▸ TASK ITEM: The answer must be an exact copy of the lines from the one with "purple triangle: (116, 158)" through the final line below, with no pictures and nothing else.
Segment Start: TASK INPUT
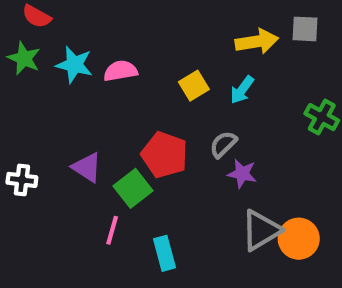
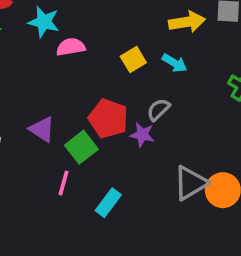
cyan star: (74, 65) -> (44, 22), moved
cyan arrow: (242, 90) -> (174, 63), turned -95
purple star: (242, 174) -> (142, 135), moved
cyan rectangle: (164, 253) -> (108, 203), turned 52

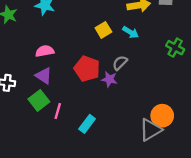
pink semicircle: (71, 47) -> (45, 51), moved
green square: (81, 147) -> (39, 100), moved
gray triangle: (191, 183) -> (150, 130), moved

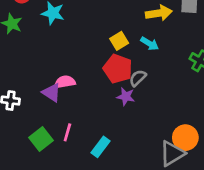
pink semicircle: (45, 51) -> (65, 82), moved
red pentagon: (87, 69) -> (118, 69), moved
green square: (39, 100) -> (41, 139), moved

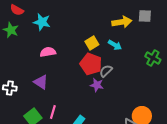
pink semicircle: (65, 82) -> (48, 52), moved

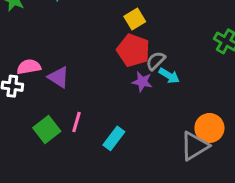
cyan arrow: (115, 45) -> (169, 76), moved
pink semicircle: (48, 52) -> (29, 67), moved

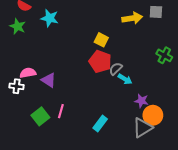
yellow square: (135, 19) -> (101, 40), turned -32
purple star: (142, 82) -> (141, 101), moved
cyan rectangle: (114, 138) -> (100, 124), moved

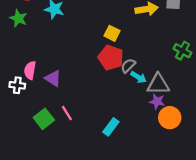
pink semicircle: (28, 73) -> (30, 70), turned -70
pink line: (61, 111) -> (67, 113), turned -48
gray triangle: (143, 128) -> (158, 84), moved, turned 30

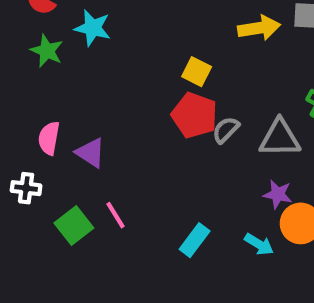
green star: (18, 18) -> (47, 51), moved
cyan arrow: (139, 77) -> (259, 244), moved
gray triangle: (158, 84) -> (280, 138), moved
white cross: (17, 85) -> (26, 188), moved

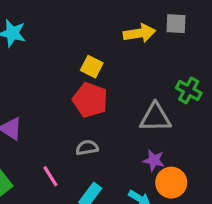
gray semicircle: (226, 130) -> (87, 148), moved, turned 35
pink line: (115, 215) -> (50, 176), moved

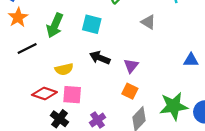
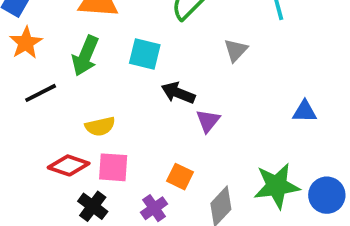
gray triangle: (148, 22) -> (236, 50), turned 42
black arrow: (100, 58) -> (178, 93), moved
orange square: (130, 91) -> (180, 177), moved

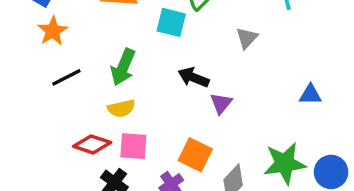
cyan square: (145, 54) -> (171, 22), moved
green arrow: (85, 56) -> (123, 67), moved
orange square: (180, 177) -> (195, 155), size x1.4

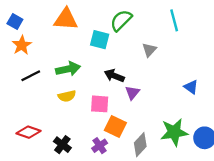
green arrow: (123, 67) -> (68, 69), turned -125
blue triangle: (310, 95) -> (191, 87), turned 35
red diamond: (92, 144) -> (28, 132), moved
pink square: (133, 146) -> (100, 104), moved

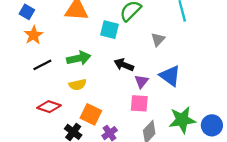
blue triangle: (191, 87) -> (170, 76), moved, size x1.5
pink square: (100, 104) -> (139, 103), moved
orange square: (115, 127) -> (91, 114), moved
red diamond: (28, 132) -> (49, 107), moved

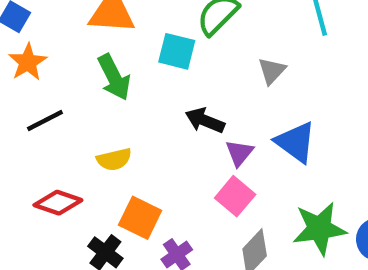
green arrow: (79, 58) -> (114, 77), moved, turned 75
pink square: (139, 103) -> (235, 196), turned 36

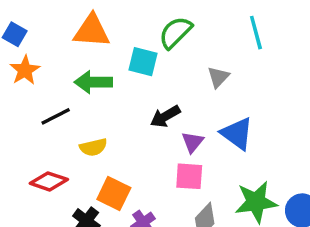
green arrow: (114, 77) -> (93, 82), turned 117
black line: (45, 120) -> (56, 116), moved
black arrow: (205, 120) -> (165, 116), turned -52
pink square: (235, 196) -> (189, 176), turned -36

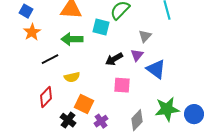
purple triangle: (193, 142) -> (137, 55), moved
pink square: (189, 176) -> (122, 85), moved
red diamond: (49, 181) -> (46, 97), turned -65

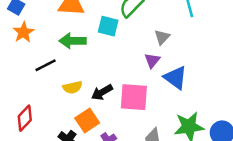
black arrow: (114, 59) -> (102, 92), moved
pink square: (122, 85) -> (134, 97), size x1.4
red diamond: (46, 97) -> (25, 118), moved
orange square: (84, 104) -> (87, 120), turned 30

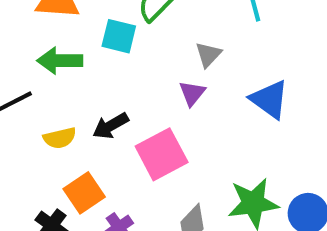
blue triangle: (175, 78) -> (269, 99), moved
black arrow: (102, 92) -> (111, 126), moved
pink square: (134, 97) -> (162, 154), turned -32

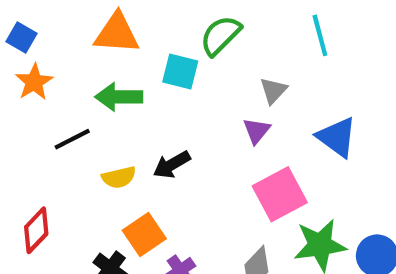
pink square: (162, 154) -> (280, 194), moved

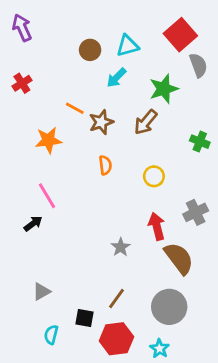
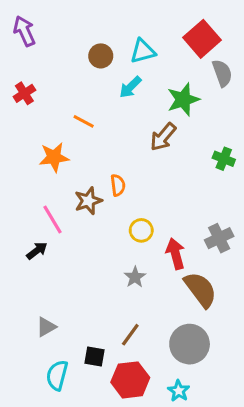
brown star: (101, 122) -> (88, 201), moved
yellow circle: (154, 176) -> (141, 230), moved
cyan semicircle: (51, 335) -> (57, 375), size x1.4

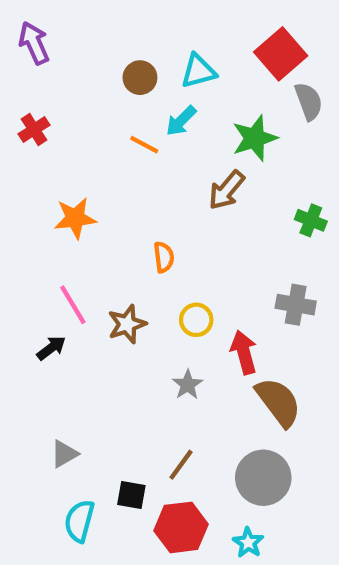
orange line: (84, 121) -> (144, 145), moved
brown star: (88, 201) -> (127, 324), moved
gray cross: (219, 238) -> (296, 305), moved, turned 36

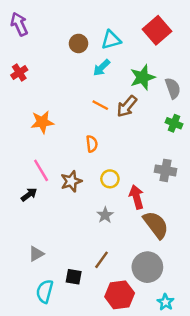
gray semicircle: (309, 101) -> (173, 88), moved
orange line: (144, 145) -> (100, 105), moved
red hexagon: (181, 527) -> (120, 295), moved
cyan star: (248, 543) -> (166, 302), moved

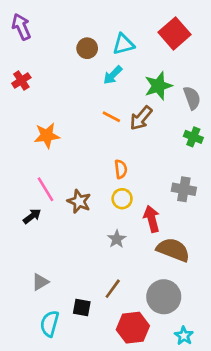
orange semicircle: (92, 144) -> (121, 169), moved
brown star: (71, 181) -> (79, 201), turned -30
brown semicircle: (156, 225) -> (173, 250), turned -32

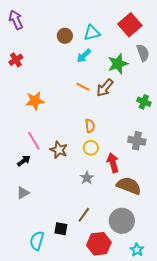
gray semicircle: (192, 98) -> (143, 53), moved
gray triangle: (40, 282) -> (23, 193), moved

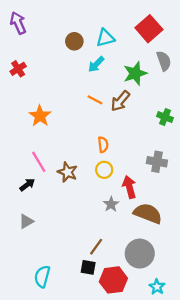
orange star: (35, 101) -> (40, 116), turned -30
gray star: (87, 178) -> (111, 204), moved
black square: (61, 229) -> (88, 267), moved

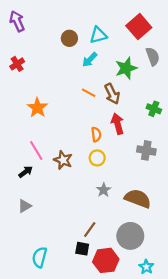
brown arrow: (120, 101) -> (112, 94), turned -66
red arrow: (129, 187) -> (117, 124), moved

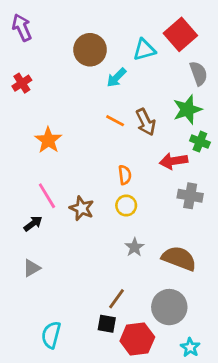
cyan triangle: (98, 35) -> (144, 50), moved
brown circle: (69, 38) -> (90, 50), size x1.5
green star: (126, 68) -> (187, 110), moved
red arrow: (117, 124) -> (173, 161), moved, turned -84

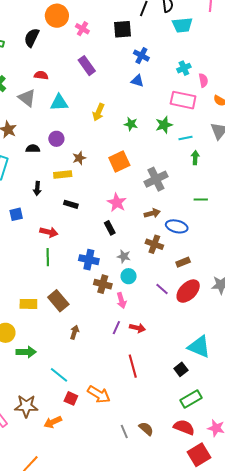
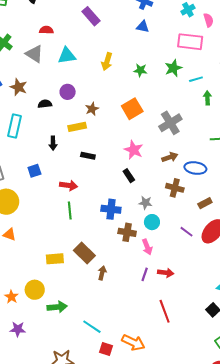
brown arrow: (75, 332) -> (102, 273), moved

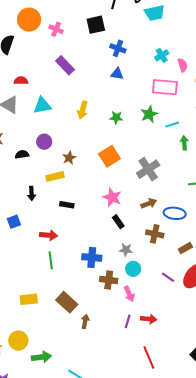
black rectangle: (129, 176) -> (118, 222), moved
yellow rectangle: (55, 259) -> (29, 299), moved

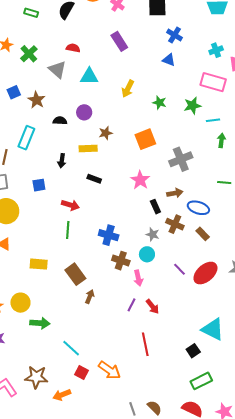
black rectangle: (118, 222) -> (155, 207), moved
brown rectangle: (185, 248) -> (203, 234), moved, turned 64
gray star: (126, 250) -> (153, 234), moved
red arrow: (149, 319) -> (152, 306), turned 35

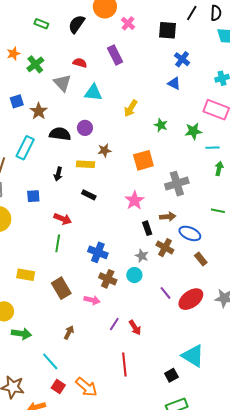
purple rectangle: (119, 41) -> (115, 55), moved
black semicircle: (60, 121) -> (60, 134), size x1.5
brown rectangle: (203, 234) -> (201, 259), moved
pink arrow: (138, 278) -> (92, 300), moved, turned -70
brown arrow: (90, 297) -> (69, 332), moved

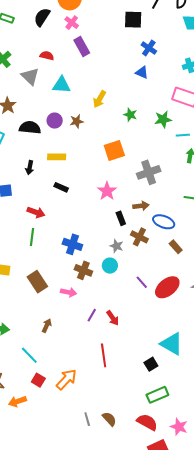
pink cross: (128, 23) -> (72, 23), moved
brown star: (104, 150) -> (77, 121), moved
orange arrow: (86, 387) -> (66, 379), turned -85

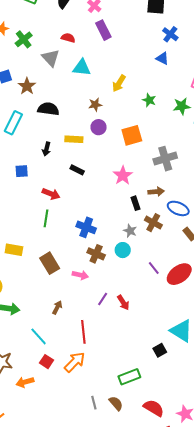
purple circle: (55, 121) -> (99, 127), moved
red line: (104, 355) -> (83, 332), moved
green rectangle: (157, 395) -> (129, 377), moved

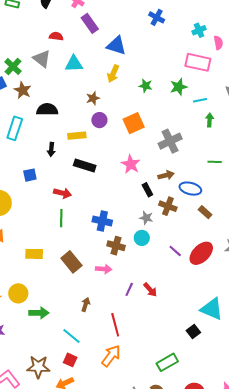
green cross: (24, 39) -> (13, 66), moved
blue triangle: (162, 58) -> (116, 46), moved, size x1.5
black rectangle: (77, 170) -> (85, 165), size x1.5
red square: (47, 362) -> (70, 360), moved

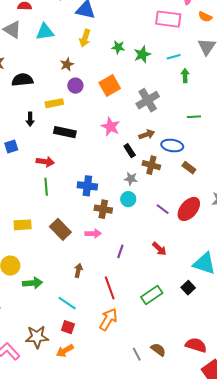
green star: (179, 87) -> (142, 54), moved
red arrow: (150, 290) -> (159, 249), moved
green rectangle: (167, 362) -> (152, 295), moved

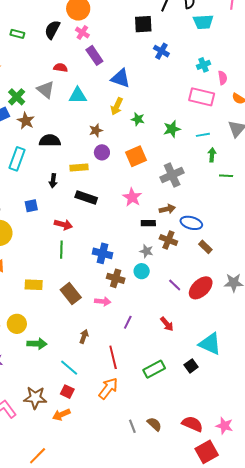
green star: (118, 47) -> (138, 119), moved
green line: (194, 117) -> (226, 176), moved
black rectangle: (130, 151) -> (148, 223), turned -64

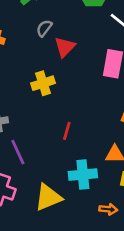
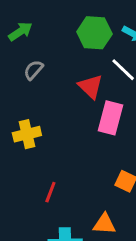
red triangle: (65, 47) -> (91, 86), moved, turned -35

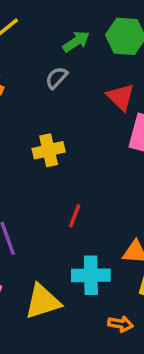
green arrow: (20, 31) -> (76, 41), moved

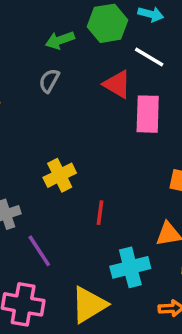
green arrow: (76, 41) -> (60, 40), turned -152
yellow cross: (49, 150) -> (60, 175), moved

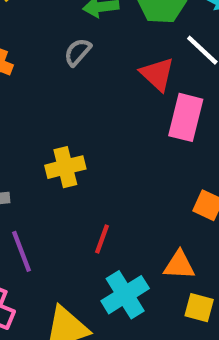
red line: (100, 213) -> (102, 239), moved
cyan cross: (130, 267) -> (125, 295), turned -30

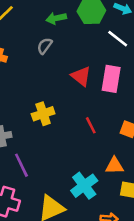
red triangle: (157, 74) -> (81, 76), moved
red line: (102, 239) -> (91, 125), moved, turned -42

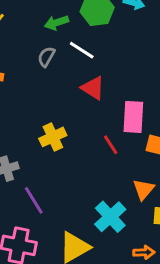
white line: (118, 39) -> (82, 50), moved
pink rectangle: (111, 79) -> (133, 117), moved
orange triangle: (114, 166) -> (144, 189), turned -42

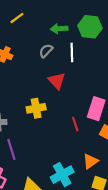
white line: (82, 50) -> (72, 52), turned 42
red triangle: (93, 88) -> (57, 81), moved

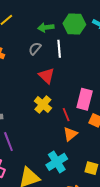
yellow cross: (36, 108) -> (43, 104), moved, turned -36
orange triangle: (90, 161) -> (70, 134), moved

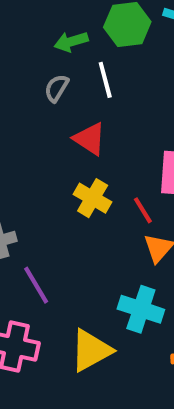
cyan cross: (57, 162) -> (141, 309), turned -30

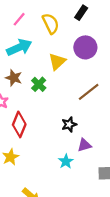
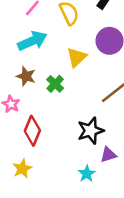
black star: (69, 124) -> (91, 131), size x1.5

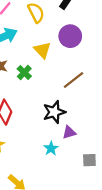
yellow triangle: (77, 57) -> (42, 50), turned -30

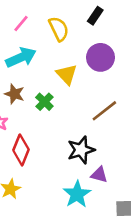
purple triangle: (69, 132) -> (99, 175), turned 32
cyan star: (51, 148) -> (77, 194), size x1.5

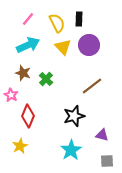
black rectangle: (95, 16) -> (79, 19), moved, turned -32
yellow triangle: (67, 74) -> (63, 47), moved
purple triangle: (99, 175) -> (102, 135), moved

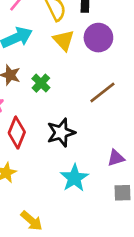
black star: (74, 116) -> (61, 133), moved
purple triangle: (102, 135) -> (116, 158), turned -32

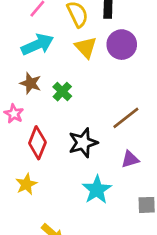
brown line: (102, 92) -> (126, 118), moved
purple triangle: (116, 158) -> (130, 159), moved

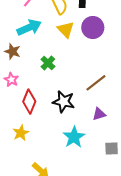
brown star: (30, 83) -> (12, 51), moved
black star: (83, 143) -> (64, 102), turned 30

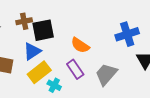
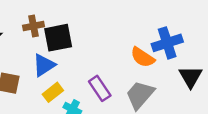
orange semicircle: (80, 45) -> (143, 57), moved
yellow rectangle: (39, 72) -> (53, 92), size x0.7

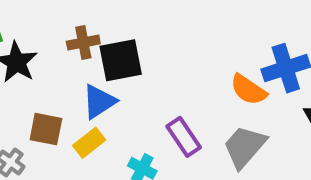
yellow rectangle: (53, 92) -> (89, 143), moved

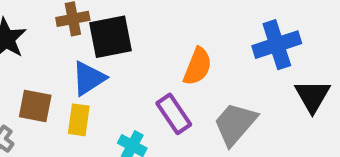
orange semicircle: (248, 90) -> (198, 66), moved, turned -102
yellow rectangle: (89, 143) -> (79, 120), turned -44

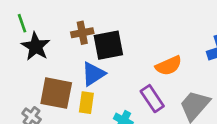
orange semicircle: (198, 66) -> (169, 66), turned 44
brown square: (35, 106) -> (56, 93), size x1.4

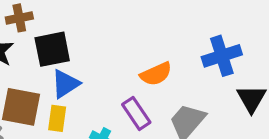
brown cross: (82, 33) -> (19, 18), moved
black square: (108, 45) -> (52, 49), moved

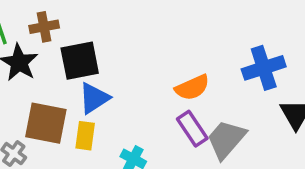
purple rectangle: (136, 113) -> (192, 129), moved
Segment End: TASK INPUT
▸ WRITTEN ANSWER:
purple triangle: (116, 158) -> (130, 159), moved

brown star: (30, 83) -> (12, 51), moved
black star: (83, 143) -> (64, 102), turned 30

orange semicircle: (80, 45) -> (143, 57), moved
yellow rectangle: (39, 72) -> (53, 92), size x0.7

yellow rectangle: (53, 92) -> (89, 143), moved

orange semicircle: (248, 90) -> (198, 66), moved, turned -102
yellow rectangle: (89, 143) -> (79, 120), turned -44

orange semicircle: (198, 66) -> (169, 66), turned 44
brown square: (35, 106) -> (56, 93), size x1.4

brown cross: (82, 33) -> (19, 18), moved
black square: (108, 45) -> (52, 49), moved

purple rectangle: (136, 113) -> (192, 129), moved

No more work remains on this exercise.